* **EXERCISE BRIEF**:
Your job is to return every line in the data holding the string "none".

* **AVAILABLE DATA**:

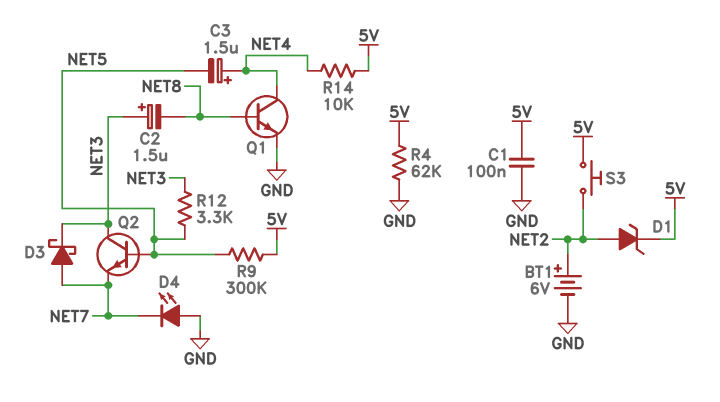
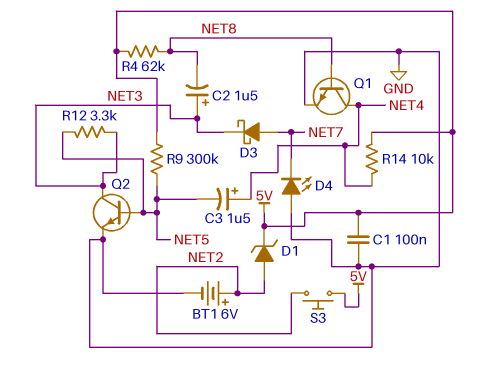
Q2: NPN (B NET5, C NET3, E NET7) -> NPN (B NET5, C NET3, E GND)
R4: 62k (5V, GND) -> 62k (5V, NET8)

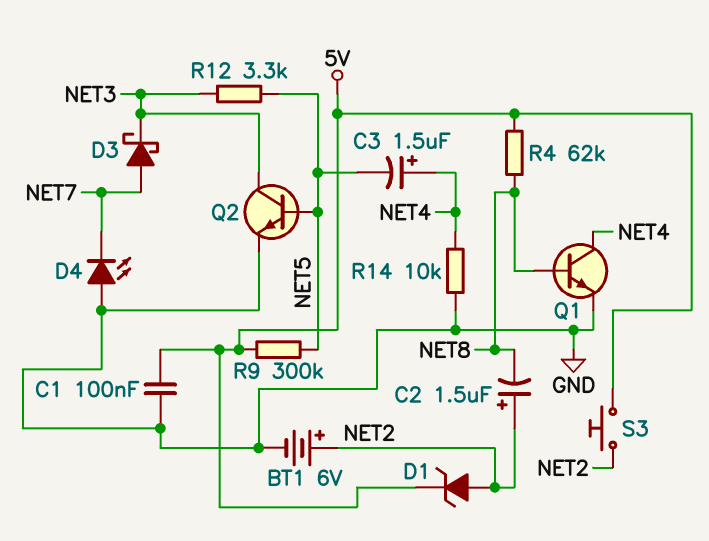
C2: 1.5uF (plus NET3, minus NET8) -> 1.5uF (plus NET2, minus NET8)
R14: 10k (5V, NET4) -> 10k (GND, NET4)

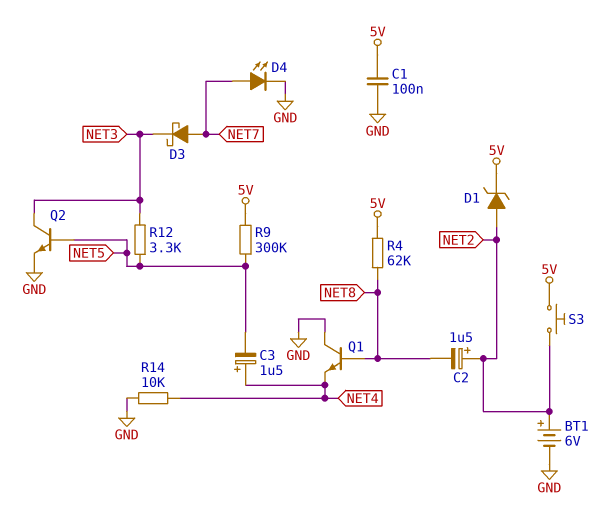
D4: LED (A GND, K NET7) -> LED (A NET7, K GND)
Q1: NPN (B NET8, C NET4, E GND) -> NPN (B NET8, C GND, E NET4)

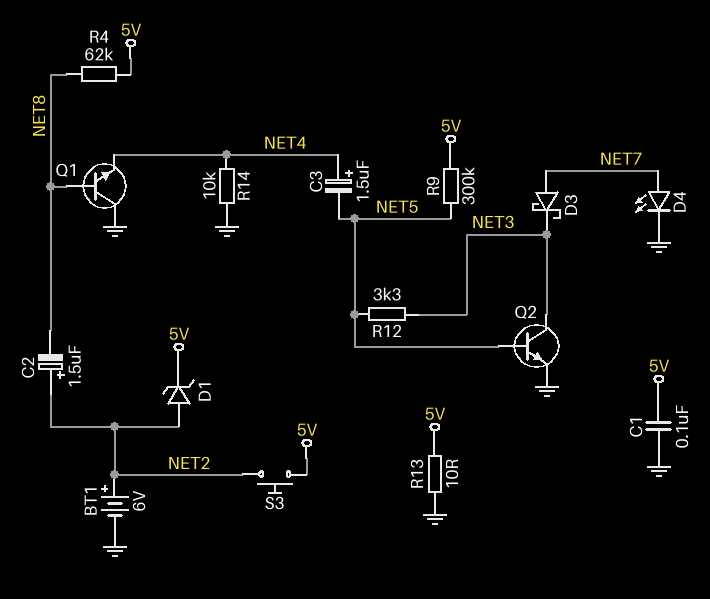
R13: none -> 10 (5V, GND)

--

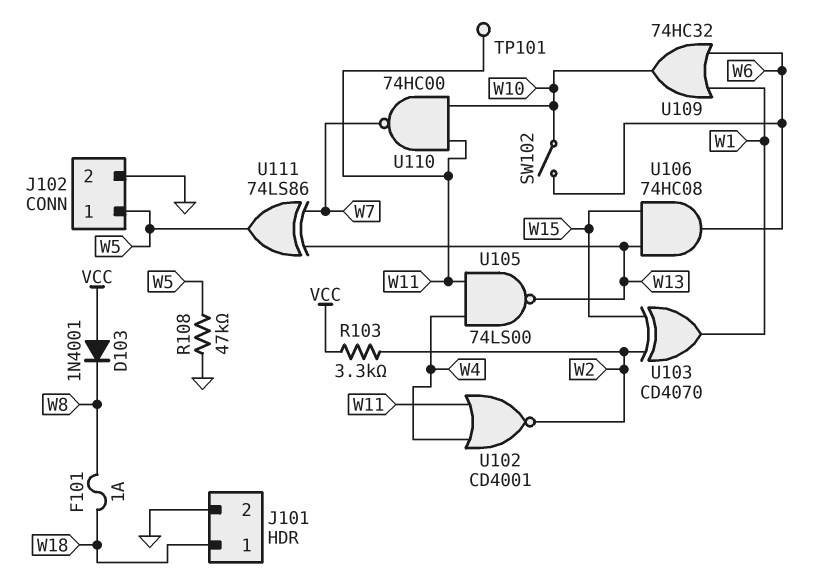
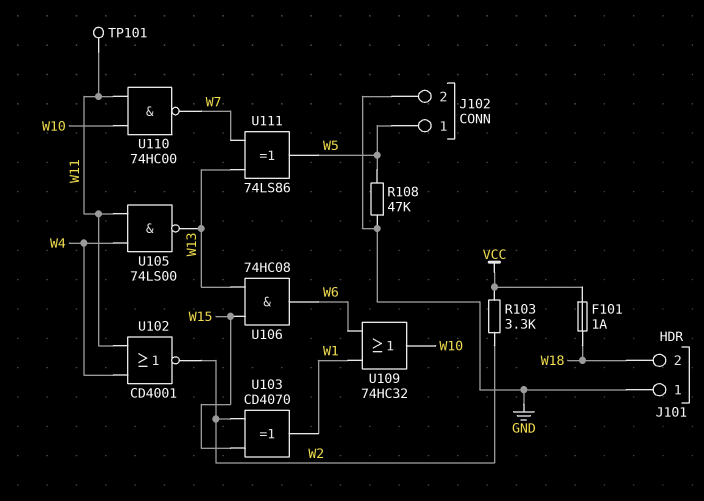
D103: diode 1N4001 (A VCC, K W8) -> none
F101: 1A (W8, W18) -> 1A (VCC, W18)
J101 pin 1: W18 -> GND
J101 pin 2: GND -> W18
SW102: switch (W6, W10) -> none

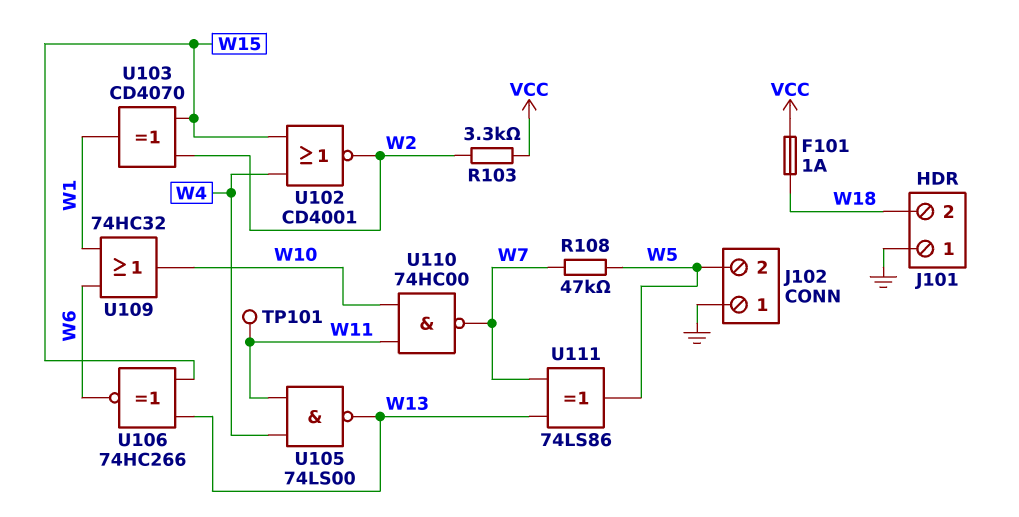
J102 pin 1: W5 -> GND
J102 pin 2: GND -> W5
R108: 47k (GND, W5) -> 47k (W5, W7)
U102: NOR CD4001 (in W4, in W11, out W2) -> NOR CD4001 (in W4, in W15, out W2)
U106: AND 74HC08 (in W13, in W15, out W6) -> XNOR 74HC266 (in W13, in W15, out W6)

* **SOLUTION TO THE EXERCISE**:
R13: none -> 10 (5V, GND)
D103: diode 1N4001 (A VCC, K W8) -> none
SW102: switch (W6, W10) -> none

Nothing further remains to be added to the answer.